=== Begin Enclosure ===

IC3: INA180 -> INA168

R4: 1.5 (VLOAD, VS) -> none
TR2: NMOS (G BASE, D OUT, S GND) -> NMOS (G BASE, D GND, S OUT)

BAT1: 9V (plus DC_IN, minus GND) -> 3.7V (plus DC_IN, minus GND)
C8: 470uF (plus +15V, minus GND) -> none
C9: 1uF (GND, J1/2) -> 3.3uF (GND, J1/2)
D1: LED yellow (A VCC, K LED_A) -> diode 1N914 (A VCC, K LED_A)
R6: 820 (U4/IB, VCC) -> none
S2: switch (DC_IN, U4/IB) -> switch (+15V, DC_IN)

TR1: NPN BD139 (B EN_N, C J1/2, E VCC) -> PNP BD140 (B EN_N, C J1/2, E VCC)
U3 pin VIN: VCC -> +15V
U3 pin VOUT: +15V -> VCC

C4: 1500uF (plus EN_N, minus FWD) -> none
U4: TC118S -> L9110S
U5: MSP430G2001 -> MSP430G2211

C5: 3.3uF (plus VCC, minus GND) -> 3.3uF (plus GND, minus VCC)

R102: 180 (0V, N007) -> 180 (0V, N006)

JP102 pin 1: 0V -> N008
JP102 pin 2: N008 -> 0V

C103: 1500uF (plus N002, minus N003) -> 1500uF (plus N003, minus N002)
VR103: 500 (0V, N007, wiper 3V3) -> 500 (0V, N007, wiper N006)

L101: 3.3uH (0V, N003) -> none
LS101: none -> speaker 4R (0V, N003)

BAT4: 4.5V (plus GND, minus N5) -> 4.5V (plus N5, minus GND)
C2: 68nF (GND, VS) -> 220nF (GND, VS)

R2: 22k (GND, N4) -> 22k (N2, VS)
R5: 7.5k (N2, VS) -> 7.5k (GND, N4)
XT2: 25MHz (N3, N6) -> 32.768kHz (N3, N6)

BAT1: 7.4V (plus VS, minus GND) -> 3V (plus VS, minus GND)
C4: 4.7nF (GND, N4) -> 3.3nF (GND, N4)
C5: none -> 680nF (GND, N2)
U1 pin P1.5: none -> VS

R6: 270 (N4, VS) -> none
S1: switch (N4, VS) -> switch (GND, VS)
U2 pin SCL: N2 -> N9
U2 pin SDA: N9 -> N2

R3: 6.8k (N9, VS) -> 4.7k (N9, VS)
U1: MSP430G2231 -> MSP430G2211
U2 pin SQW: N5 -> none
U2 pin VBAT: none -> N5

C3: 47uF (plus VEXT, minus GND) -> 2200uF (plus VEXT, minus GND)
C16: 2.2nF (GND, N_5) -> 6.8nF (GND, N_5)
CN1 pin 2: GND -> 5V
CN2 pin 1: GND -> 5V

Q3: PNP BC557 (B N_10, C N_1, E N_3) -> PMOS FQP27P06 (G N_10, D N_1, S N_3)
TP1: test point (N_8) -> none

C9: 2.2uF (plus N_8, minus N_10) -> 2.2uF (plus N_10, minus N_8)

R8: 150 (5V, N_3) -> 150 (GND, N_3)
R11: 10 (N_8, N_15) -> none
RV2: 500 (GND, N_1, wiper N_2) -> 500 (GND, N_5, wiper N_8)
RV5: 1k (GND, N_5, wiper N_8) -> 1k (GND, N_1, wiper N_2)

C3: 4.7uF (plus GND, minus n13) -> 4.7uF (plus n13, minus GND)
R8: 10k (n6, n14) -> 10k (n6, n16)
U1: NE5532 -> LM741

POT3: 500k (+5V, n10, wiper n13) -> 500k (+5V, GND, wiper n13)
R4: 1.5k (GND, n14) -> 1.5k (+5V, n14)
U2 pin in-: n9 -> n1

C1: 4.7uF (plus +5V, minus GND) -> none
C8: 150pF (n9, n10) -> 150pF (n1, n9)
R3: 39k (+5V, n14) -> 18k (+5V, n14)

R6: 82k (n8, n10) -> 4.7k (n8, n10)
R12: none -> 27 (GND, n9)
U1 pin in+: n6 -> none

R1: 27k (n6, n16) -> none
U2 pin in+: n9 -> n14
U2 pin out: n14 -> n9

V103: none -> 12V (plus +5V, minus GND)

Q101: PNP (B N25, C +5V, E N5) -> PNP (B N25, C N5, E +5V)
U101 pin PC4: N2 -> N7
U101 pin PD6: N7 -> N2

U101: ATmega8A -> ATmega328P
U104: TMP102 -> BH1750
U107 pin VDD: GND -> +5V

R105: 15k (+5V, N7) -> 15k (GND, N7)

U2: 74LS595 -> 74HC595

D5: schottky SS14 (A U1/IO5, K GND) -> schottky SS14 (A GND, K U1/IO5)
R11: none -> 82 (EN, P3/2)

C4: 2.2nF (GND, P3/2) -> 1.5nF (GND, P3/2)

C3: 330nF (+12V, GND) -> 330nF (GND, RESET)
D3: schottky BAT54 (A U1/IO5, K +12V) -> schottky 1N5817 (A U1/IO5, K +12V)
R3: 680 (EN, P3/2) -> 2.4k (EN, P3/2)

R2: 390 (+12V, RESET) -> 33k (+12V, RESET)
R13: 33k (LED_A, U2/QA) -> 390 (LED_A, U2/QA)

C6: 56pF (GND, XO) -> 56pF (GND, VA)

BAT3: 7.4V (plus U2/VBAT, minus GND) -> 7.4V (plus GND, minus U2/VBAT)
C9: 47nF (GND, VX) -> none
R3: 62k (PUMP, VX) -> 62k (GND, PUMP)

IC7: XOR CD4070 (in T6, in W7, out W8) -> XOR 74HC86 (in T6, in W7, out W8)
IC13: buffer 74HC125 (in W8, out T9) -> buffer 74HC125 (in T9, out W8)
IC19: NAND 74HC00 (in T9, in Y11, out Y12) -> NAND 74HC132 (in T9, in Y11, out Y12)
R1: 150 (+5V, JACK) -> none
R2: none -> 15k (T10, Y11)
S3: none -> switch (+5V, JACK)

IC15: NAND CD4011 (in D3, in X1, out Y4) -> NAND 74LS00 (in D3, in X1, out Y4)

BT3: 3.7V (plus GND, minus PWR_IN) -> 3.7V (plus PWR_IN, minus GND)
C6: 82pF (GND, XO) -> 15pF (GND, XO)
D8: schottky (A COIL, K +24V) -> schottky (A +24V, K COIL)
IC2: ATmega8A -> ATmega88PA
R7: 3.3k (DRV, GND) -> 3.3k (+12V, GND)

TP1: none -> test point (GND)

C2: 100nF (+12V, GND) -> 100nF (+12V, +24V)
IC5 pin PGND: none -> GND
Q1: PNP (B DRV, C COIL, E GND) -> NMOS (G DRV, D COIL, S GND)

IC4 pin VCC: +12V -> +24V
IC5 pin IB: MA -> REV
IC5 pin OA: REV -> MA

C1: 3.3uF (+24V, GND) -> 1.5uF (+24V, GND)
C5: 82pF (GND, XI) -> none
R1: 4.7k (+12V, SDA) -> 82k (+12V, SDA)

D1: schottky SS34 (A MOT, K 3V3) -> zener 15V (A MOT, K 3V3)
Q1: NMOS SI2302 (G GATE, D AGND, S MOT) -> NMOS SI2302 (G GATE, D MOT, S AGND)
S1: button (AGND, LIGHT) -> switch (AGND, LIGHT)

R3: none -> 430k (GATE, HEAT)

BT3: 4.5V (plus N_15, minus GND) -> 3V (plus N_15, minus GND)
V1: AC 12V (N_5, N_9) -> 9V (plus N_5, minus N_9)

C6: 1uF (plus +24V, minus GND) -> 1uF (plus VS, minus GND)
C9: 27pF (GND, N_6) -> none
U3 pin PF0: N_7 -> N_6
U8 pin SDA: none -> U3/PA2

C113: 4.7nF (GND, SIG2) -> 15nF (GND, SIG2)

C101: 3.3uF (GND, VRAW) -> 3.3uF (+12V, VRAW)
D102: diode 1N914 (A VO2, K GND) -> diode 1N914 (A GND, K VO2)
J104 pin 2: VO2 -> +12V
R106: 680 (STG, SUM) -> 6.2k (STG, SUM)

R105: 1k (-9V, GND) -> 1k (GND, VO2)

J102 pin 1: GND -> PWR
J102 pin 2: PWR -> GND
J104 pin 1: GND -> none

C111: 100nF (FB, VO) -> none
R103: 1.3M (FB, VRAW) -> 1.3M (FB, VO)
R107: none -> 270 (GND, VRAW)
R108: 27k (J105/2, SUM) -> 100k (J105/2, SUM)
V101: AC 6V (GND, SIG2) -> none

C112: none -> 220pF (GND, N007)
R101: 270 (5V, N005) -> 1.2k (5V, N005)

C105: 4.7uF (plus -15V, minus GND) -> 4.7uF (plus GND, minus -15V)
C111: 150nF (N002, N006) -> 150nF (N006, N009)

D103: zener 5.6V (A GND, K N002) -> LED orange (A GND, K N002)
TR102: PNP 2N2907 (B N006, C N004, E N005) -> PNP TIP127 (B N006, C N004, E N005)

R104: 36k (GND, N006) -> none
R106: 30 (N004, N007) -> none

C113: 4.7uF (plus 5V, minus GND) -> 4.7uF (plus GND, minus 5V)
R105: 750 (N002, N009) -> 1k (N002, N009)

=== End Enclosure ===

### Exercise aim
Everything from the line with "C6: 56pF (GND, XO) -> 56pF (GND, VA)" through the line with "R1: 150 (+5V, JACK) -> none" should be written out exactly as it appears above, end lines included, and nothing outside that range.

### Your response
C6: 56pF (GND, XO) -> 56pF (GND, VA)

BAT3: 7.4V (plus U2/VBAT, minus GND) -> 7.4V (plus GND, minus U2/VBAT)
C9: 47nF (GND, VX) -> none
R3: 62k (PUMP, VX) -> 62k (GND, PUMP)

IC7: XOR CD4070 (in T6, in W7, out W8) -> XOR 74HC86 (in T6, in W7, out W8)
IC13: buffer 74HC125 (in W8, out T9) -> buffer 74HC125 (in T9, out W8)
IC19: NAND 74HC00 (in T9, in Y11, out Y12) -> NAND 74HC132 (in T9, in Y11, out Y12)
R1: 150 (+5V, JACK) -> none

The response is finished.